━━━ MATERIAL PROVIDED

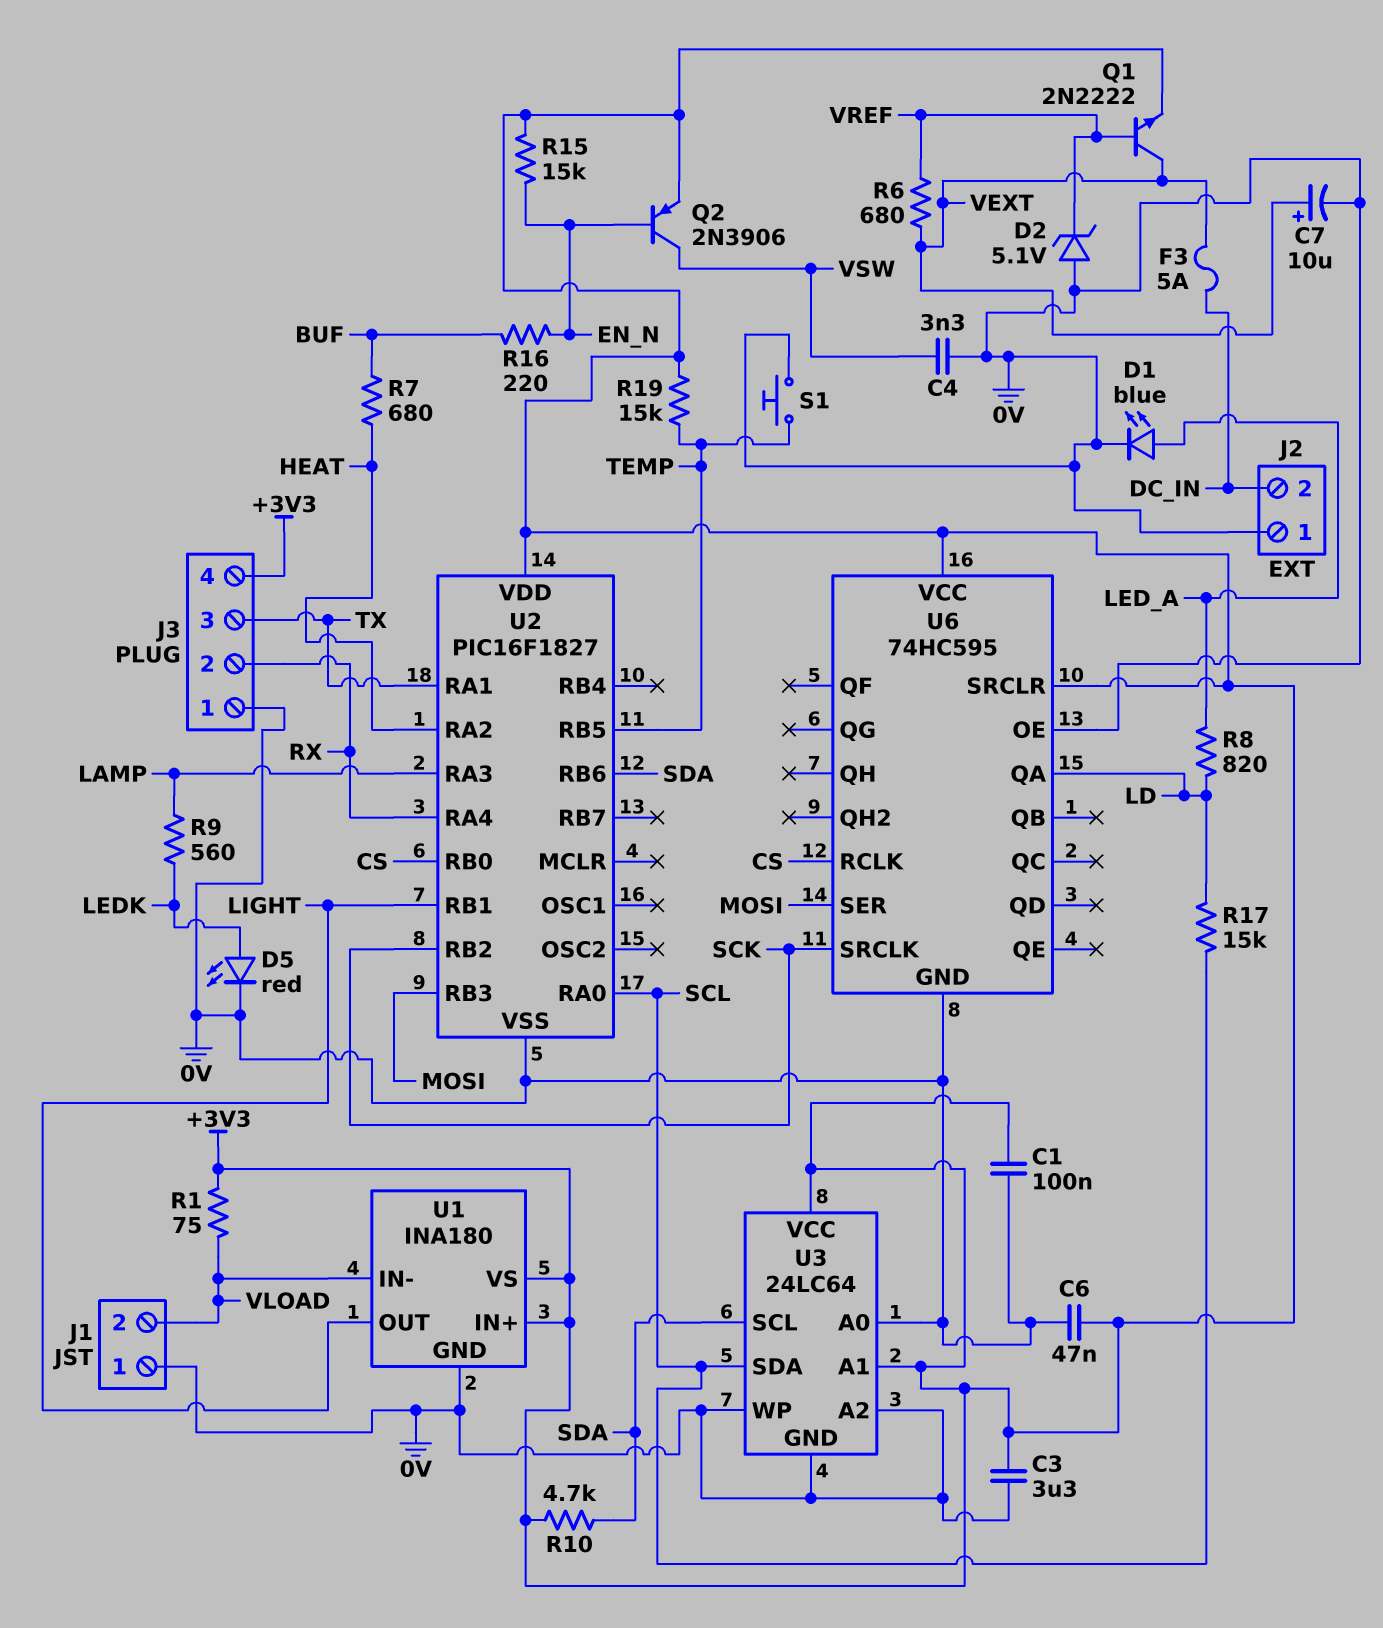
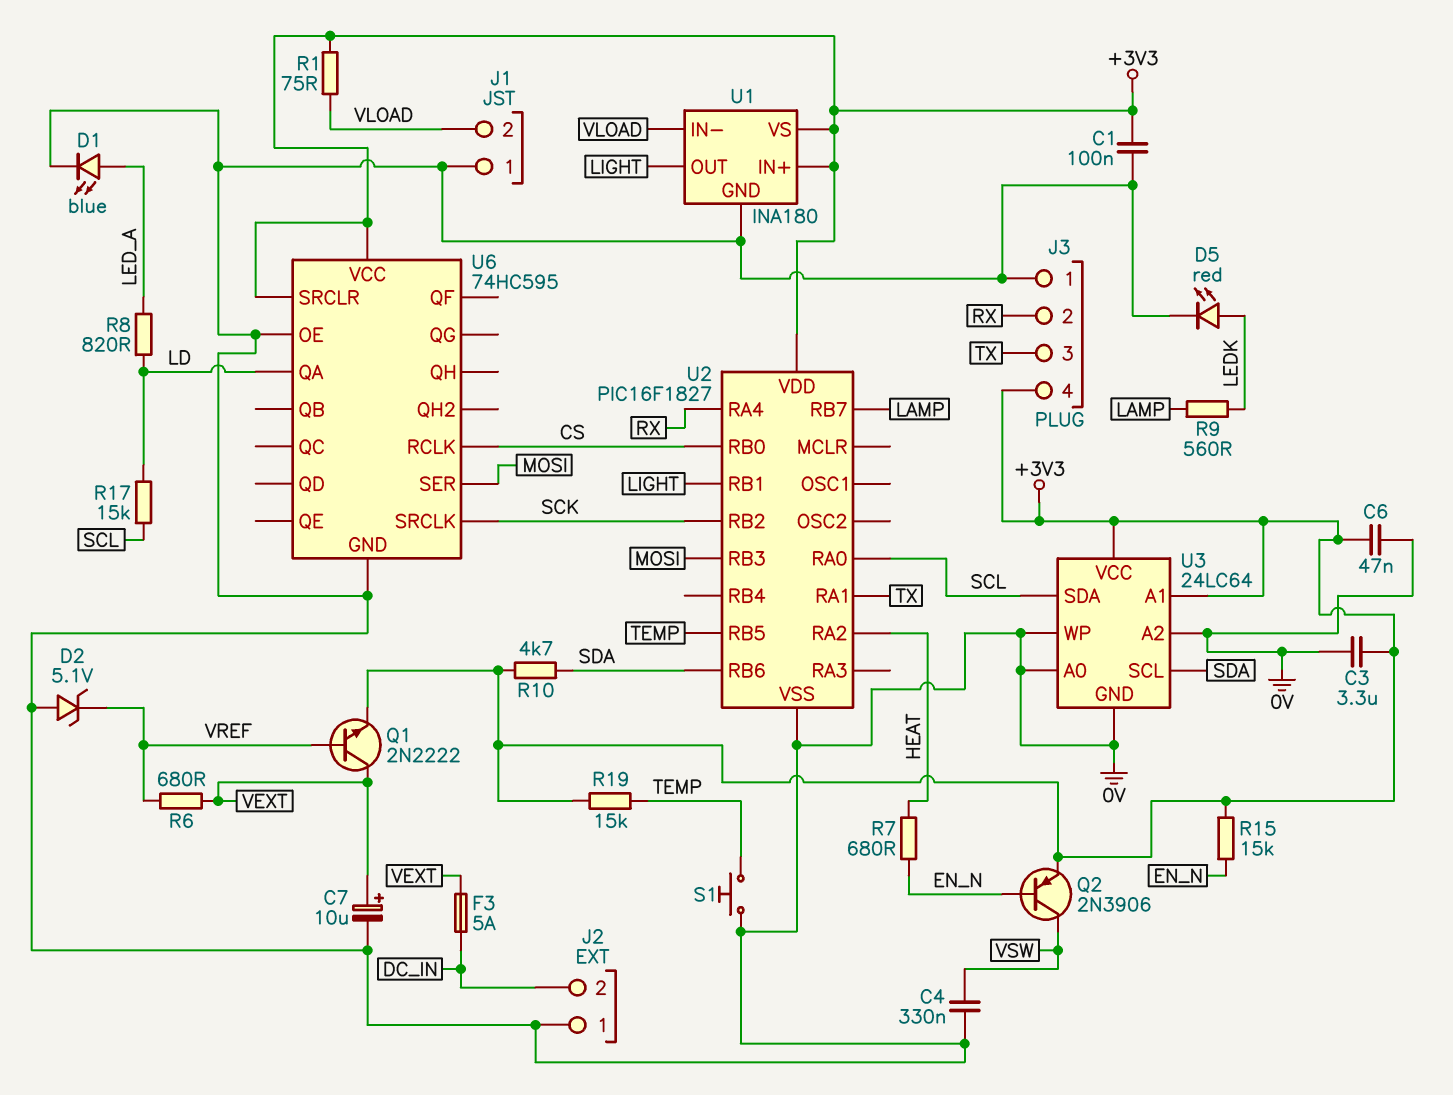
C4: 3.3nF (0V, VSW) -> 330nF (0V, VSW)
R7: 680 (BUF, HEAT) -> 680 (EN_N, HEAT)
R16: 220 (BUF, EN_N) -> none
U2 pin RA3: LAMP -> none
U2 pin RB7: none -> LAMP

━━━━━━

PROMPT -
Quote every record above exactly, leaving out the pictures.

ANSWER TO THIS PROBLEM -
C4: 3.3nF (0V, VSW) -> 330nF (0V, VSW)
R7: 680 (BUF, HEAT) -> 680 (EN_N, HEAT)
R16: 220 (BUF, EN_N) -> none
U2 pin RA3: LAMP -> none
U2 pin RB7: none -> LAMP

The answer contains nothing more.